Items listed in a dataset
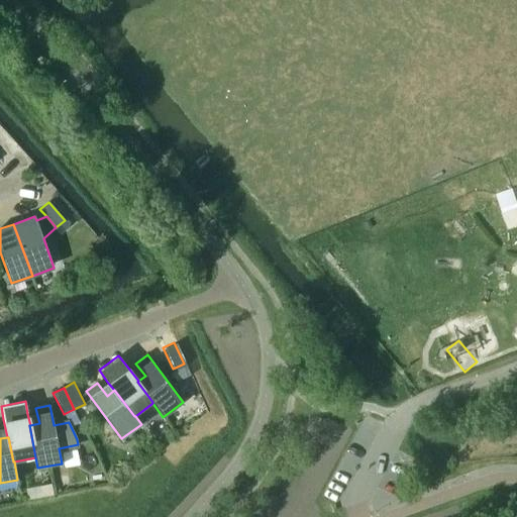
[(42,497),(54,495),(52,483),(39,485),(42,497)]
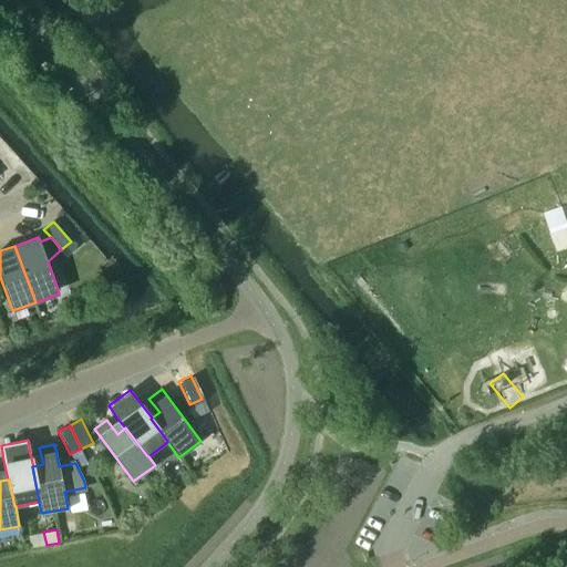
All buildings are outlined.
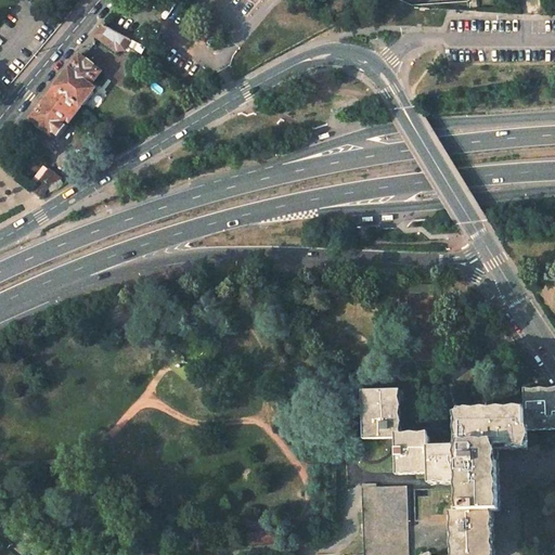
[(104,26),(95,36),(116,50),(117,49),(118,50),(125,49),(127,47),(131,40),(104,26)]
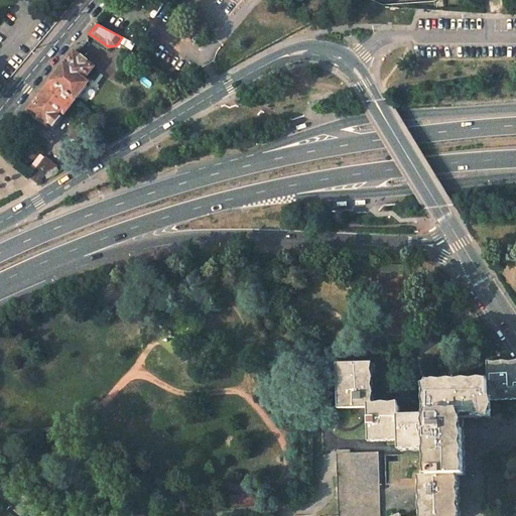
[(118,43),(131,51),(135,44),(122,37),(118,43)]
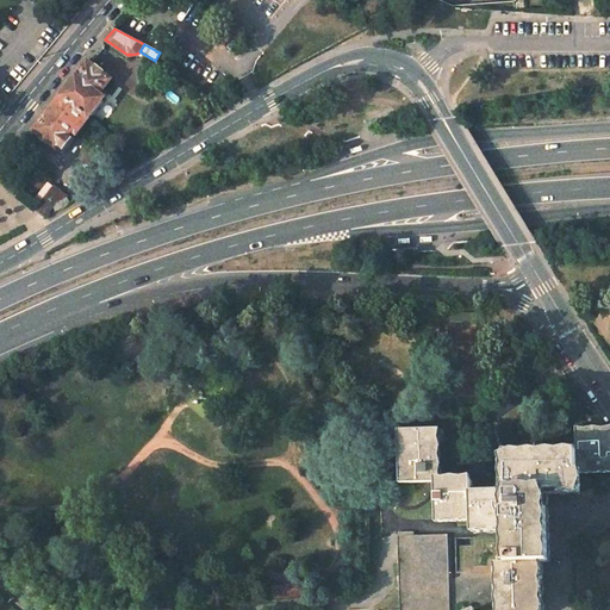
[(88,62),(62,95),(89,117),(104,98),(99,94),(111,80),(103,73),(104,73),(97,67),(95,68),(88,62)]
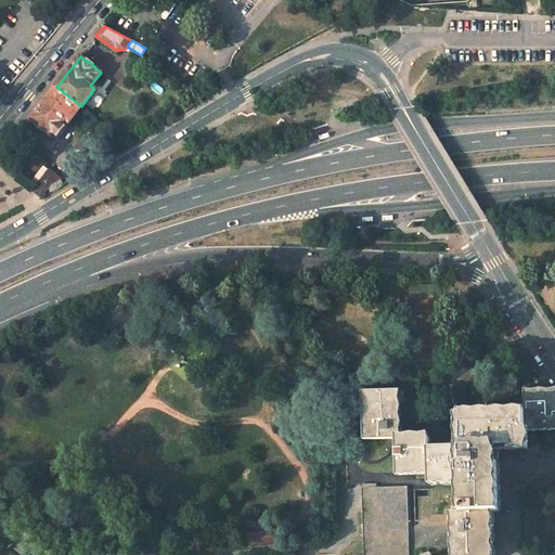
[(56,87),(31,118),(52,134),(57,139),(67,127),(66,126),(81,106),(56,87)]
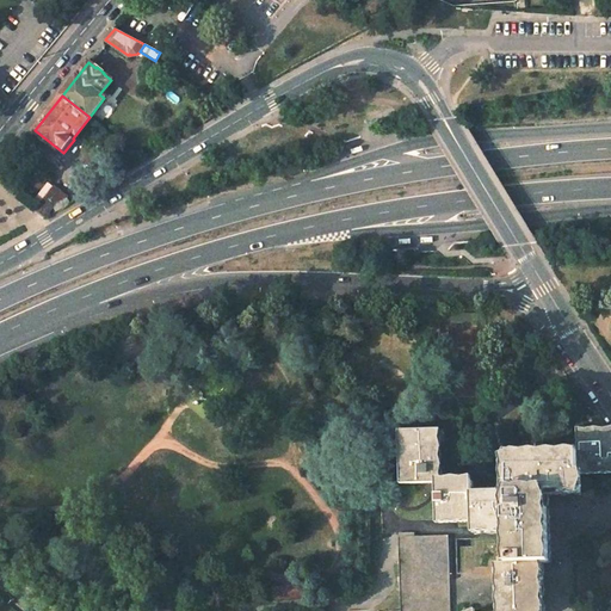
[(55,185),(35,210),(44,218),(57,202),(69,196),(55,185)]
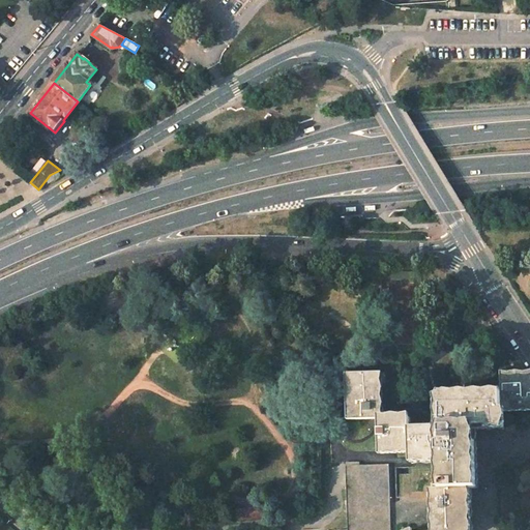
[(378,372),(347,373),(348,420),(380,419),(378,372)]
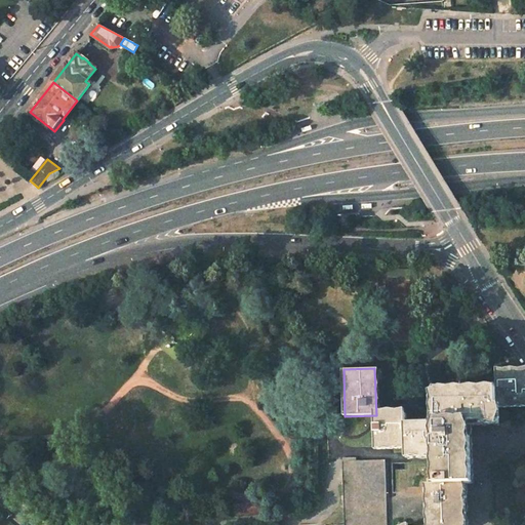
[(519,369),(497,370),(498,391),(499,405),(524,403),(524,381),(523,382),(520,382),(519,369)]
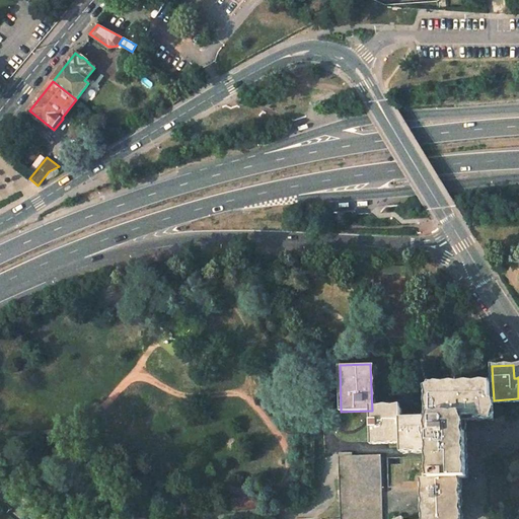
[(433,419),(402,420),(403,440),(403,450),(434,449),(435,478),(458,478),(465,477),(463,417),(494,417),(494,400),(493,386),(432,388),(433,419)]
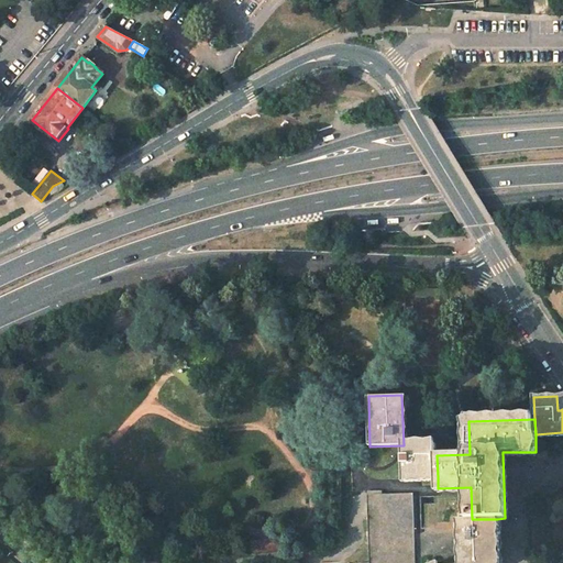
[(437,443),(404,445),(405,478),(438,477),(437,455),(437,443)]
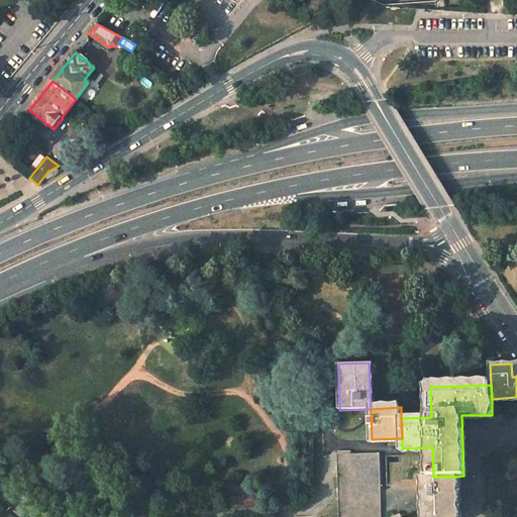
[(338,454),(337,454),(339,516),(338,516),(381,516),(380,452),(350,453),(338,454)]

Exercise goal:
Copy the data word for word. Pictures do not go in the copy.

Solution:
[(42,497),(54,495),(52,483),(39,485),(42,497)]
All buildings are outlined.
[(104,26),(95,36),(116,50),(117,49),(118,50),(125,49),(127,47),(131,40),(104,26)]
[(118,43),(131,51),(135,44),(122,37),(118,43)]
[(88,62),(62,95),(89,117),(104,98),(99,94),(111,80),(103,73),(104,73),(97,67),(95,68),(88,62)]
[(56,87),(31,118),(52,134),(57,139),(67,127),(66,126),(81,106),(56,87)]
[(55,185),(35,210),(44,218),(57,202),(69,196),(55,185)]
[(378,372),(347,373),(348,420),(380,419),(378,372)]
[(519,369),(497,370),(498,391),(499,405),(524,403),(524,381),(523,382),(520,382),(519,369)]
[(433,419),(402,420),(403,440),(403,450),(434,449),(435,478),(458,478),(465,477),(463,417),(494,417),(494,400),(493,386),(432,388),(433,419)]
[(437,443),(404,445),(405,478),(438,477),(437,455),(437,443)]
[(338,454),(337,454),(339,516),(338,516),(381,516),(380,452),(350,453),(338,454)]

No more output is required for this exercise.